[MATERIAL PROVIDED]
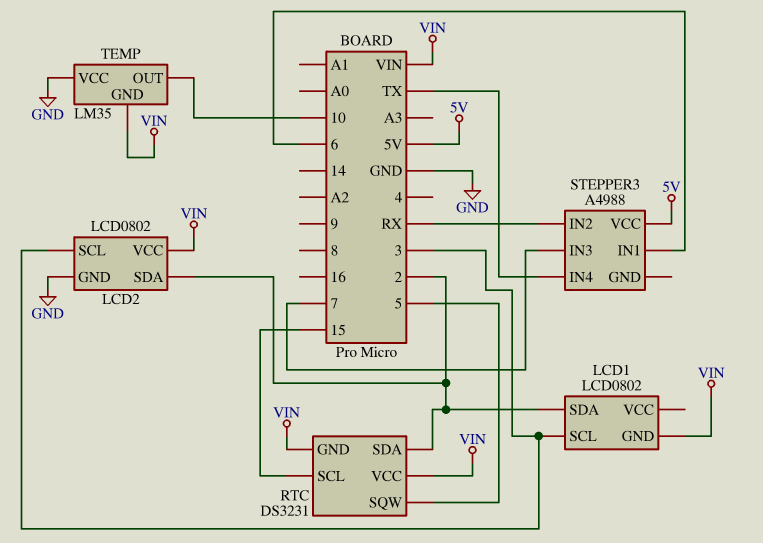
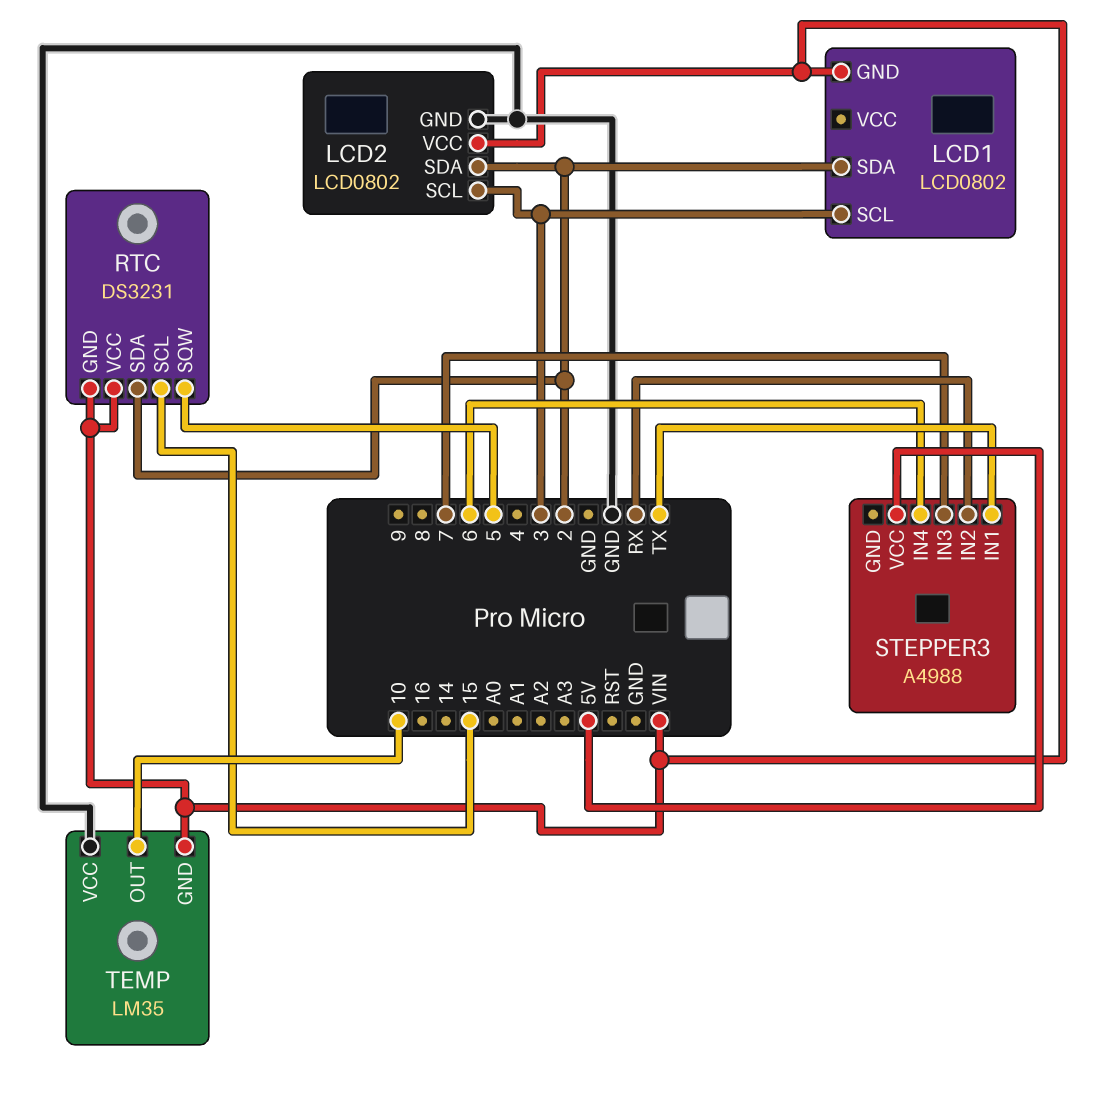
STEPPER3 pin IN1: 6 -> TX
STEPPER3 pin IN4: TX -> 6

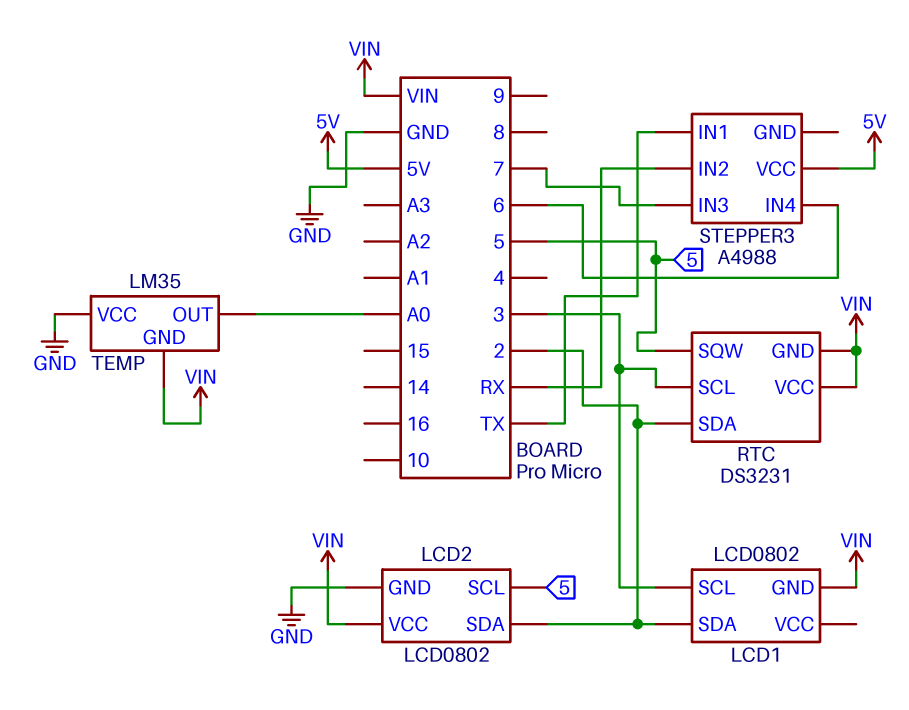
LCD2 pin SCL: 3 -> 5
RTC pin SCL: 15 -> 3
TEMP pin OUT: 10 -> A0

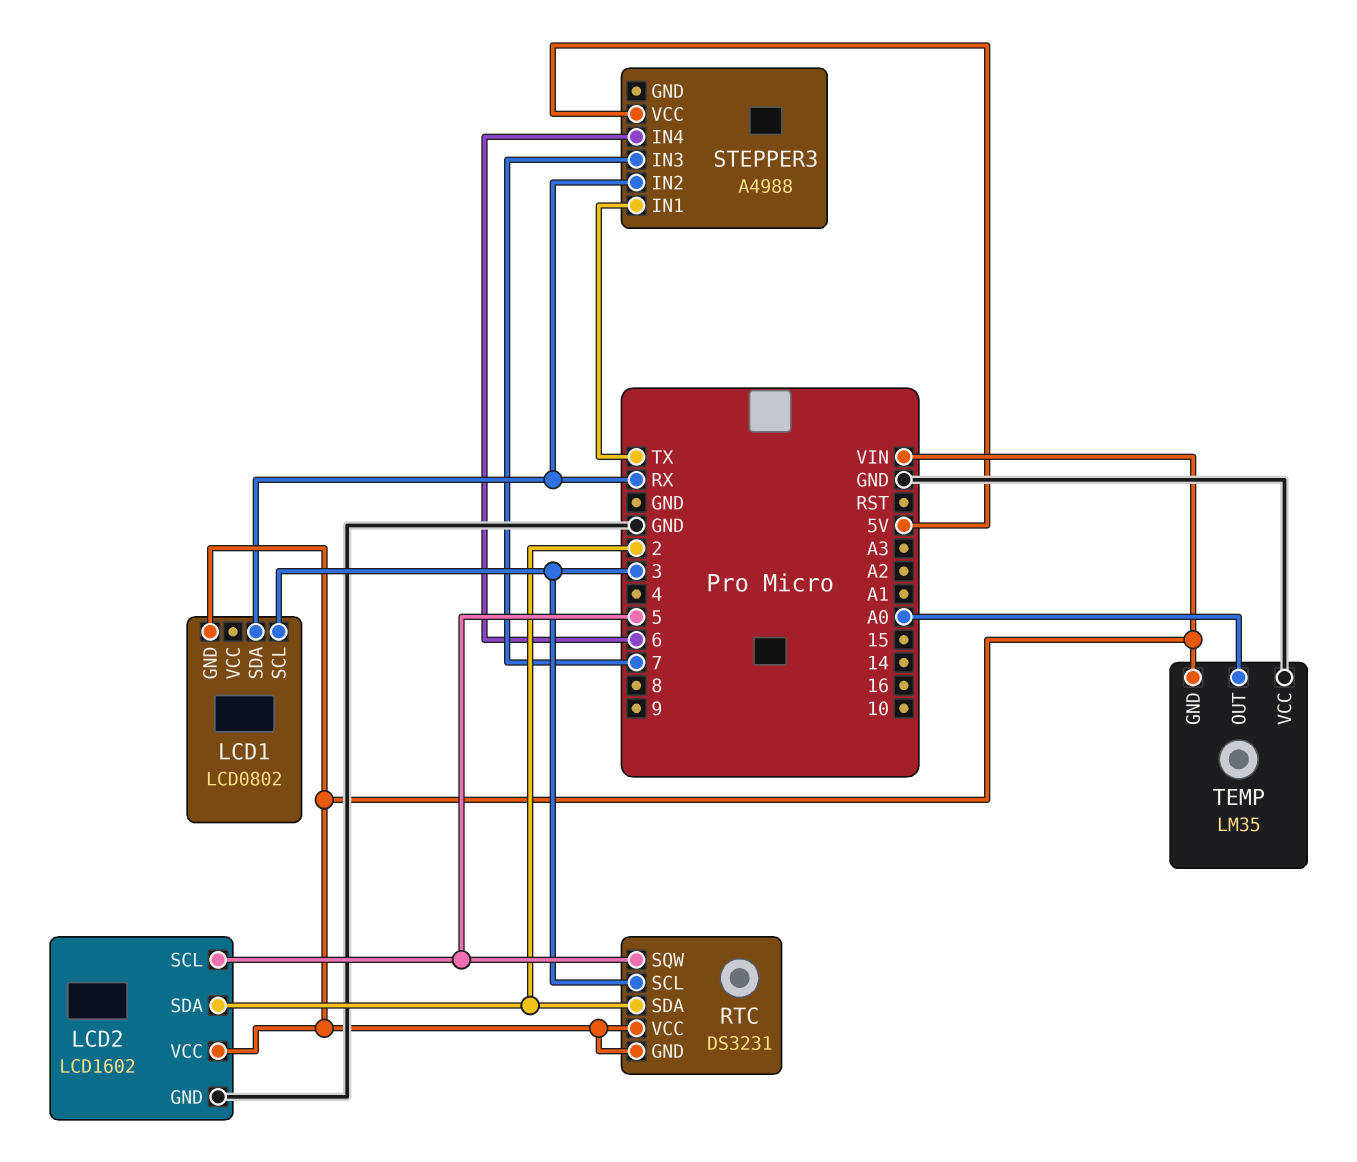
LCD1 pin SDA: 2 -> RX
LCD2: LCD0802 -> LCD1602

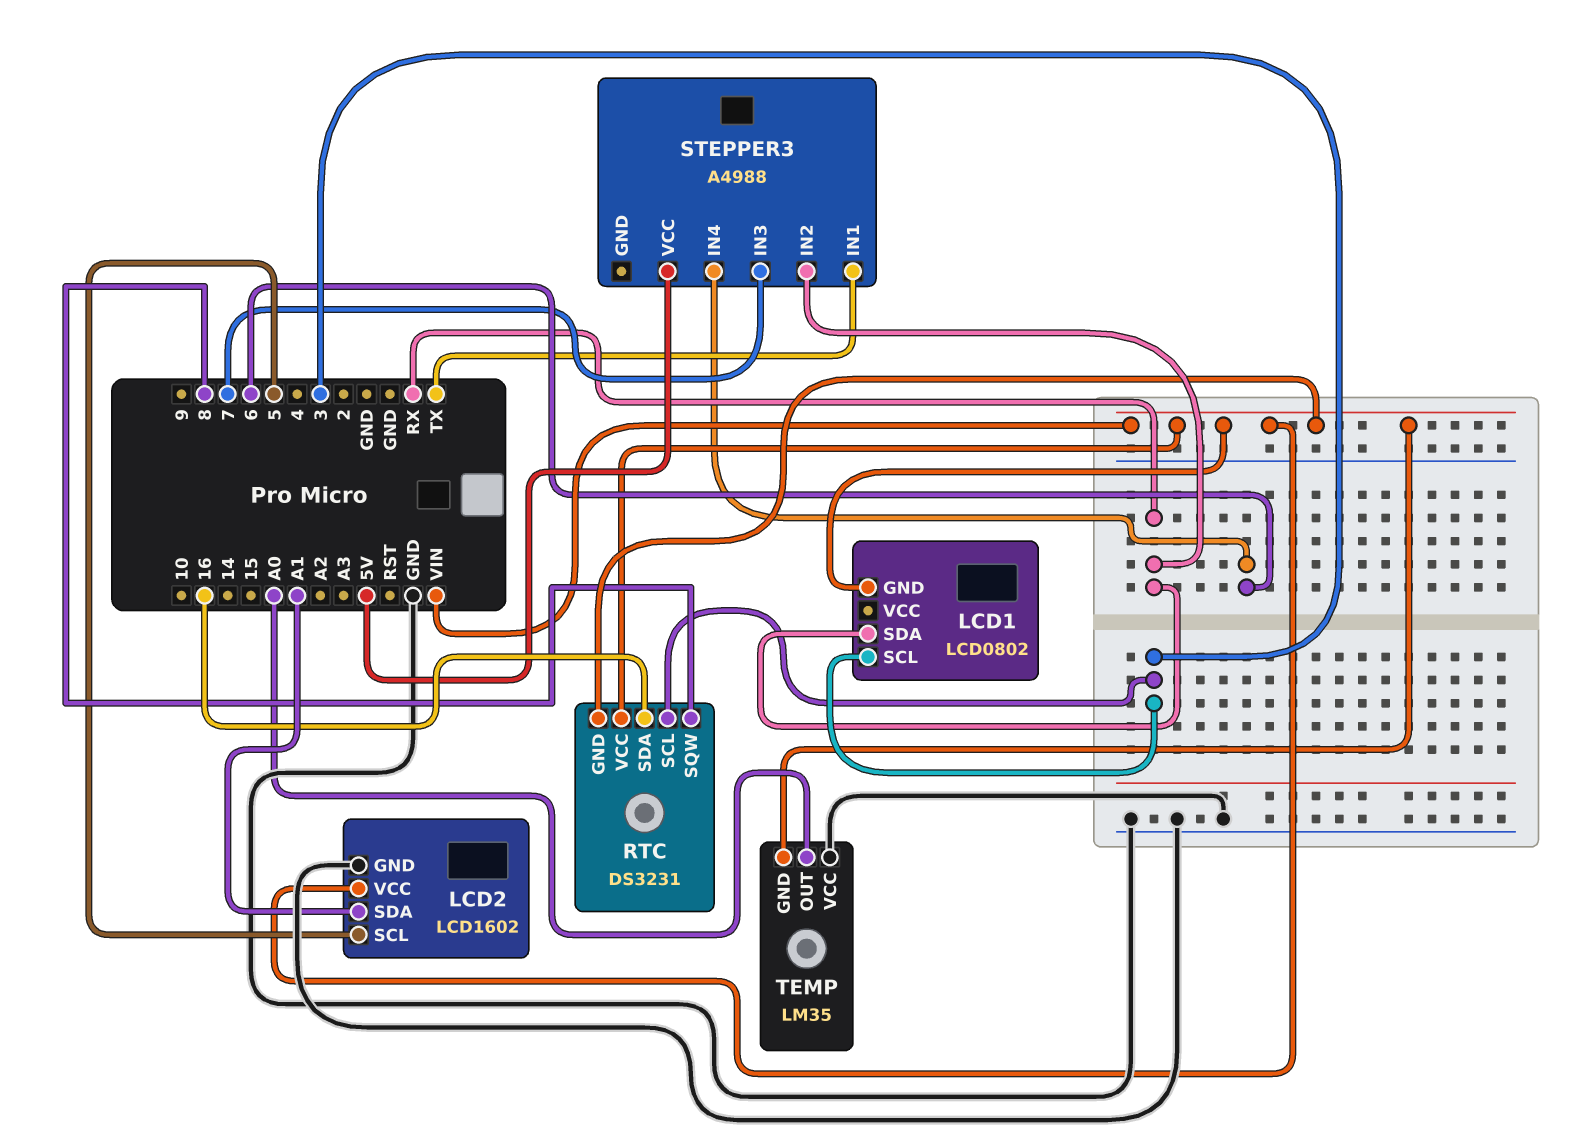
LCD2 pin SDA: 2 -> A1
RTC pin SDA: 2 -> 16
RTC pin SQW: 5 -> 8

[WORK INSTRUCTIONS] Restate the lines above exactly, from the one bearing "RTC pin SCL: 15 -> 3" through the final line of the material, both included, omitting pictures.

[ANSWER TO THIS PROBLEM]
RTC pin SCL: 15 -> 3
TEMP pin OUT: 10 -> A0

LCD1 pin SDA: 2 -> RX
LCD2: LCD0802 -> LCD1602

LCD2 pin SDA: 2 -> A1
RTC pin SDA: 2 -> 16
RTC pin SQW: 5 -> 8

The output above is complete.